TASK GOAL: In the data that follows, count the lines in which the word "counterclockwise" occurs, and report that figure alone.

AVAILABLE RECORDS:
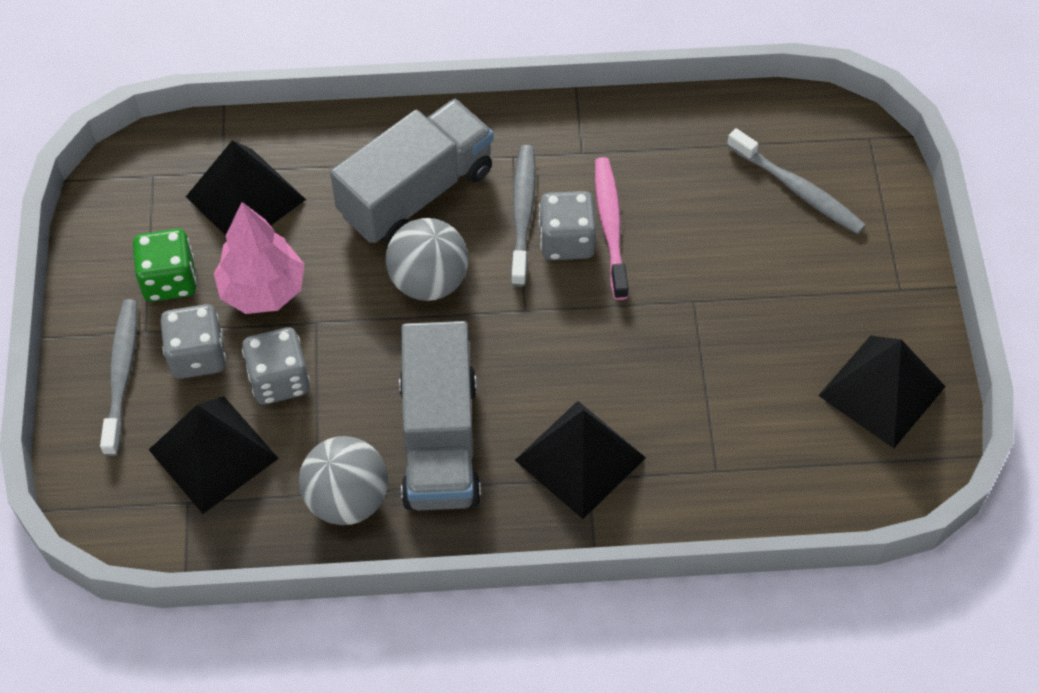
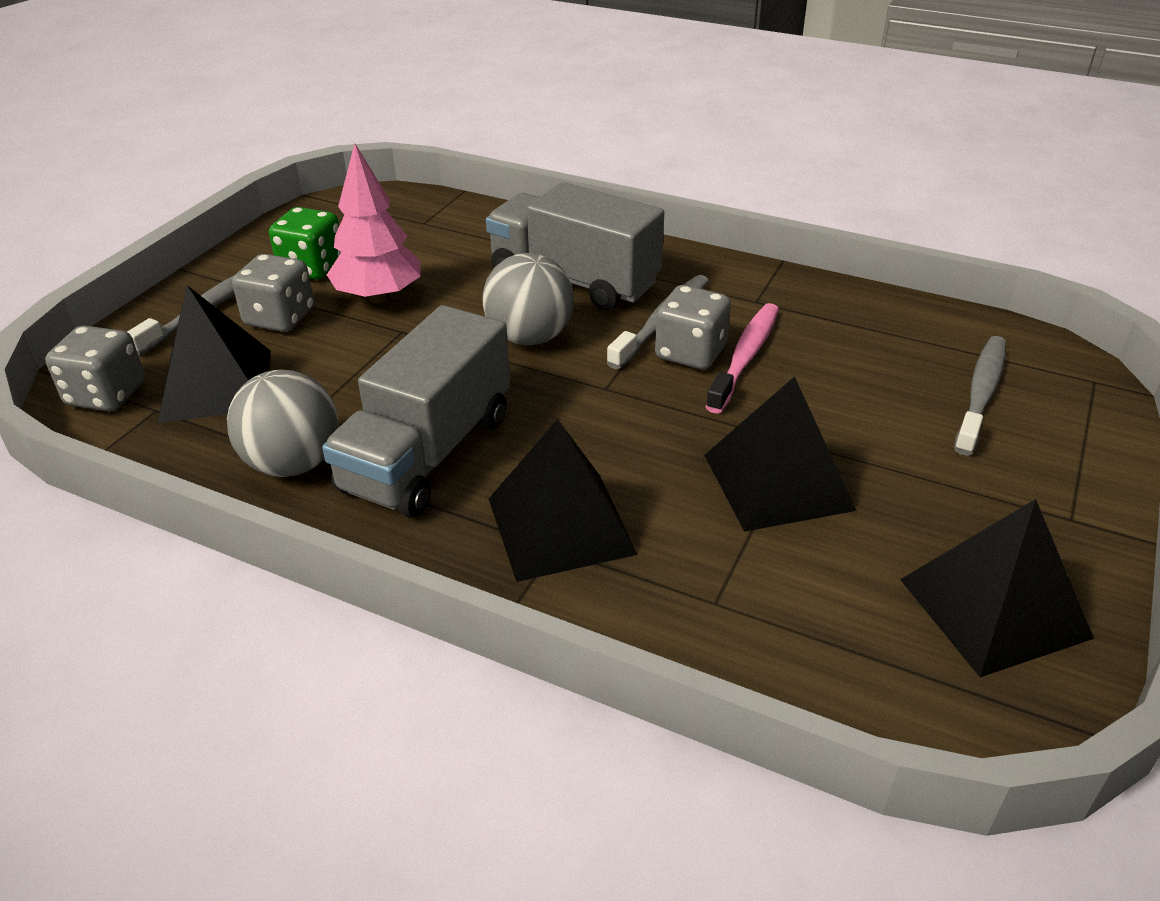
camera: 30 degrees right, 20 degrees down
(245, 197) = (425, 241): black pyramid -> black pyramid (778, 481)
(279, 380) = (328, 356): grey dice -> grey dice (106, 395)
(416, 192) = (574, 280): grey truck -> grey truck turned 135 degrees counterclockwise
(798, 189) = (981, 394): grey toothbrush -> grey toothbrush turned 135 degrees counterclockwise

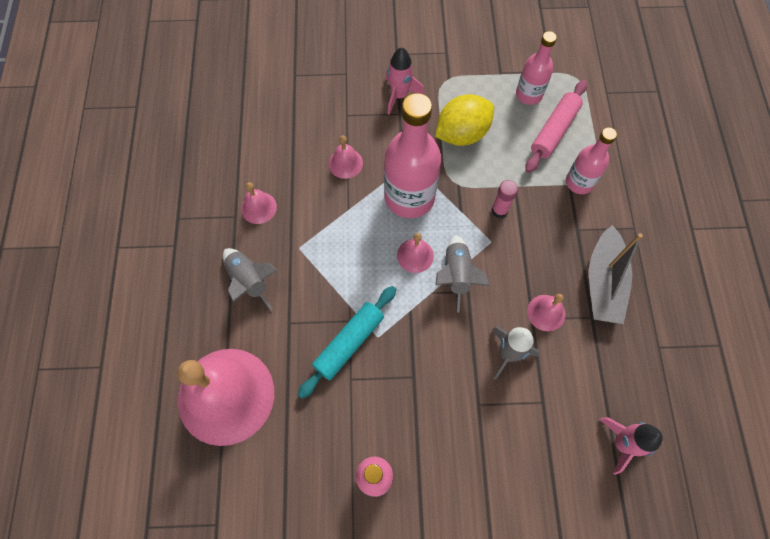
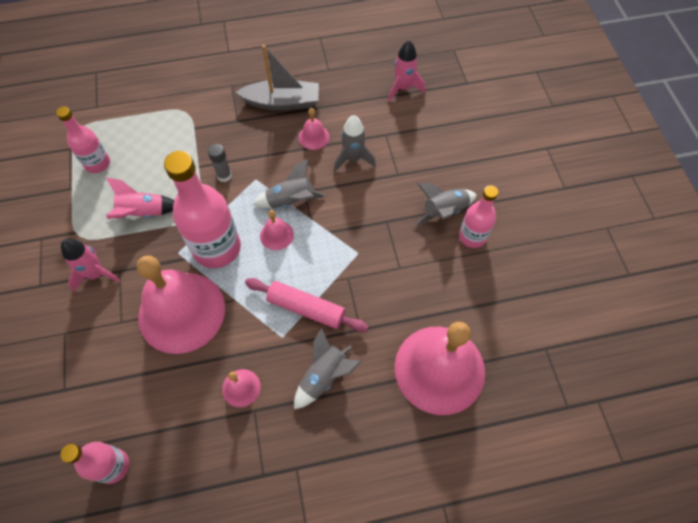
camera: 100 degrees left, 5 degrees down
(345, 163) = (181, 312): pink bell -> pink bell, size x2.40
(349, 343) = (368, 274): turquoise rolling pin -> none
(415, 451) = (444, 211): none -> grey rocket
(462, 134) = (143, 213): yellow lemon -> pink rocket
(499, 210) = (224, 176): pink glue stick -> grey glue stick
(554, 131) = (139, 142): pink rolling pin -> pink rolling pin (306, 308)
(579, 182) = (191, 121): pink bottle -> pink bottle (113, 466)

ANSWER SECTION: 2